What you will do. Search the listing for the string "brown" and copy every line that contains it.

Available data.
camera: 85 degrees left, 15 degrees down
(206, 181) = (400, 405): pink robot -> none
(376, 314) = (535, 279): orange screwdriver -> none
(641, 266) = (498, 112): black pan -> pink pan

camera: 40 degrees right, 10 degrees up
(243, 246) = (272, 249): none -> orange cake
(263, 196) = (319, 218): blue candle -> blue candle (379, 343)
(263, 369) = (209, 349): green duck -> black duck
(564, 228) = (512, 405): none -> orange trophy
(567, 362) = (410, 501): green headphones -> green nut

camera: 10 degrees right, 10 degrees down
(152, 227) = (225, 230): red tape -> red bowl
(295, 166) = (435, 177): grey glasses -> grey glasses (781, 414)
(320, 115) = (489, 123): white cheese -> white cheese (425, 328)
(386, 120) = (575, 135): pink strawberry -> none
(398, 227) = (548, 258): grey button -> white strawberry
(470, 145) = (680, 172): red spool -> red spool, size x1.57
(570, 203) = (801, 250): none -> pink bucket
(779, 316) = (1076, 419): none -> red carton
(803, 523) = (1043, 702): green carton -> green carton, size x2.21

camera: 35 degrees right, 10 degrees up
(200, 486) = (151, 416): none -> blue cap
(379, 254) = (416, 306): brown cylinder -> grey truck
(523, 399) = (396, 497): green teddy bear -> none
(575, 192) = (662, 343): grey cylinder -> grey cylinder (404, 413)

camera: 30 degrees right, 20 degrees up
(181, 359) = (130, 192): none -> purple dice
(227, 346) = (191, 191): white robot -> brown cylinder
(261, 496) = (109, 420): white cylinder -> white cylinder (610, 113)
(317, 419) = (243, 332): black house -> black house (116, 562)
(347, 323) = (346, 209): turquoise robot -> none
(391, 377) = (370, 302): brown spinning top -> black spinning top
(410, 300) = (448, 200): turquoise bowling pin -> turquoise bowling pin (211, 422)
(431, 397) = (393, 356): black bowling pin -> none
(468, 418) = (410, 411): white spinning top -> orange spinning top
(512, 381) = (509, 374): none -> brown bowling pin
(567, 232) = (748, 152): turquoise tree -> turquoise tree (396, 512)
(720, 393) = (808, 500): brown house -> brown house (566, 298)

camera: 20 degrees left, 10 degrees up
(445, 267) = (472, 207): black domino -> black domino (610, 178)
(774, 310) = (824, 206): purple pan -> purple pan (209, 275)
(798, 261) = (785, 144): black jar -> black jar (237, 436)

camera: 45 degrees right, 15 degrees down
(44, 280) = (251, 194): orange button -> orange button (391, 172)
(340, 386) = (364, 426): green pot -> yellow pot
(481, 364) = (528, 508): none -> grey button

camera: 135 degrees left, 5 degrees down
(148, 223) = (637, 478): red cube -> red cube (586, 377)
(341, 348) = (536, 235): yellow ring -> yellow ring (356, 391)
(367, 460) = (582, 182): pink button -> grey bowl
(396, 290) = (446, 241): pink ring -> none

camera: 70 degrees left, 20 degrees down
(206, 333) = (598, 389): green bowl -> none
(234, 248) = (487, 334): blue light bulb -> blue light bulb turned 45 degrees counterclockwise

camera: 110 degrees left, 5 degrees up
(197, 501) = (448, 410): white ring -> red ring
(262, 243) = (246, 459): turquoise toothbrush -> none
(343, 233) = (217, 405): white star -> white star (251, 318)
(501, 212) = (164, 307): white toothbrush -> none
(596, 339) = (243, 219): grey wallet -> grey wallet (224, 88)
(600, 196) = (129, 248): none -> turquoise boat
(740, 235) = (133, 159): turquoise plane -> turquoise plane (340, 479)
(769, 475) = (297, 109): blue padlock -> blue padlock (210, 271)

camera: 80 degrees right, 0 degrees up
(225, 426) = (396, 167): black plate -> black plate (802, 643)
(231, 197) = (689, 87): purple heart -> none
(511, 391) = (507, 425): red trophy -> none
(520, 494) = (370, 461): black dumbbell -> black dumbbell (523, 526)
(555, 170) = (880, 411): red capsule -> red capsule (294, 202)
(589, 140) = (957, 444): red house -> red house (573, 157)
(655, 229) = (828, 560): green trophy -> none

Problem solution.
(379, 254) = (416, 306): brown cylinder -> grey truck
(227, 346) = (191, 191): white robot -> brown cylinder
(391, 377) = (370, 302): brown spinning top -> black spinning top
(512, 381) = (509, 374): none -> brown bowling pin
(720, 393) = (808, 500): brown house -> brown house (566, 298)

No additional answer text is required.